WHAT NEEDS TO BE DONE
The listing is to be repeated exactly, and its pictures are to be left out.
━━━━━━
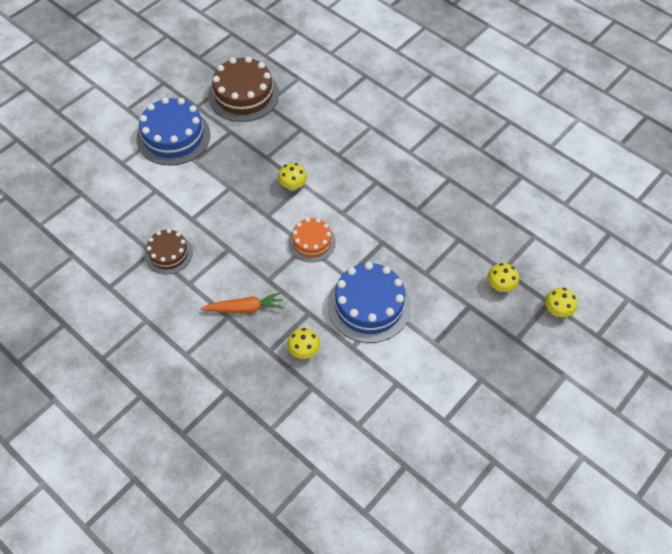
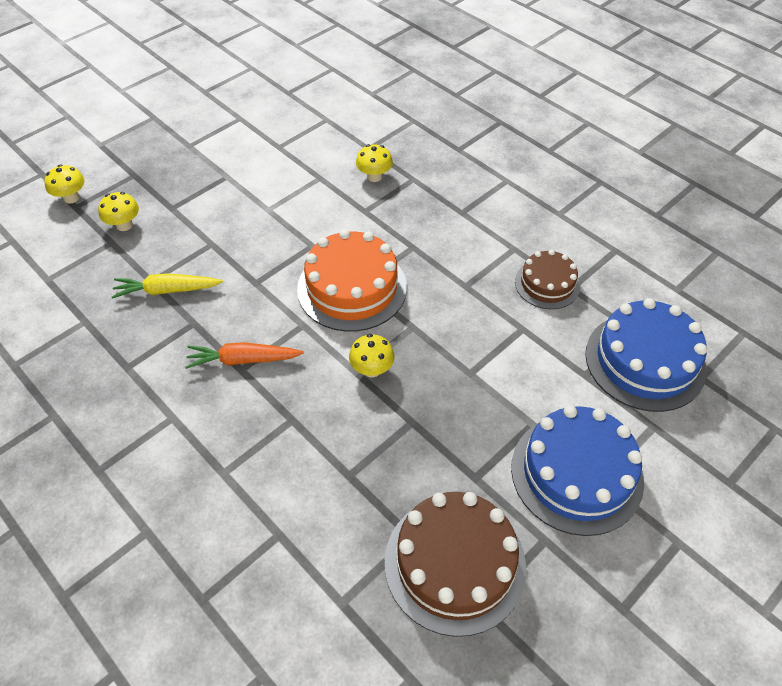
camera: 175 degrees left, 5 degrees down
(245, 308) = (441, 219): orange carrot -> orange carrot (243, 360)
(312, 242) = (352, 288): orange cake -> orange cake, size x1.69
(369, 305) = (291, 214): blue cake -> blue cake (645, 361)
(444, 232) = (167, 290): none -> yellow carrot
━━━━━━
REPLY TO THE EXERCISE
camera: 175 degrees left, 5 degrees down
(245, 308) = (441, 219): orange carrot -> orange carrot (243, 360)
(312, 242) = (352, 288): orange cake -> orange cake, size x1.69
(369, 305) = (291, 214): blue cake -> blue cake (645, 361)
(444, 232) = (167, 290): none -> yellow carrot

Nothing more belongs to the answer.